#### What needs to be done:
The records follow. Filter them to the lines that hold "turquoise".

#### Excerpted data:
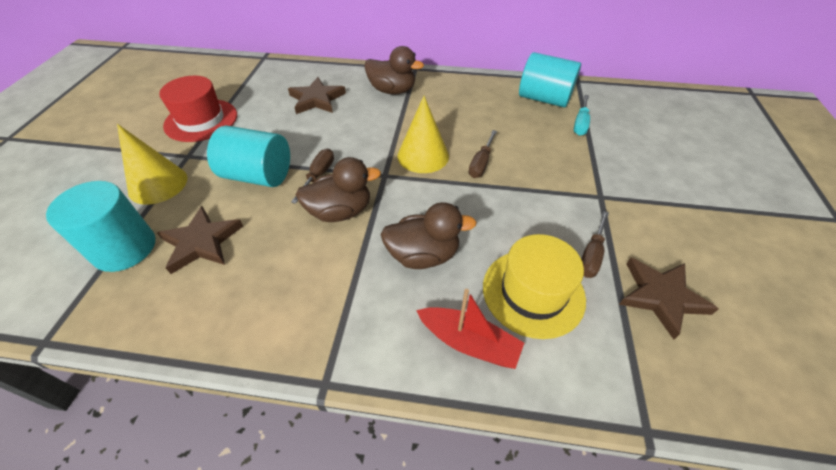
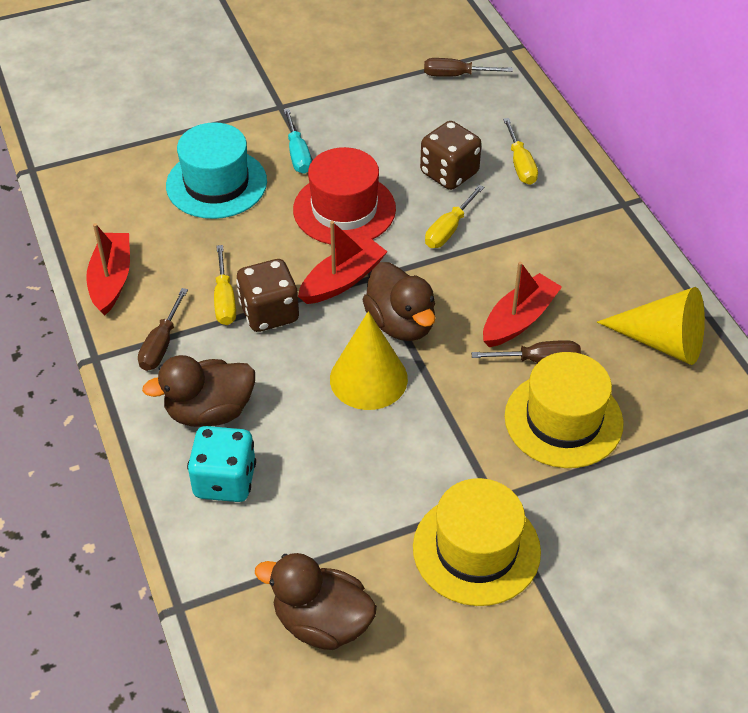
brown dice: 0 -> 2
brown star: 3 -> 0
red boat: 1 -> 3
turquoise cylinder: 3 -> 0
turquoise dice: 0 -> 1
turquoise hat: 0 -> 1
yellow hat: 1 -> 2
yellow screwdriver: 0 -> 3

#### Exercise response:
turquoise cylinder: 3 -> 0
turquoise dice: 0 -> 1
turquoise hat: 0 -> 1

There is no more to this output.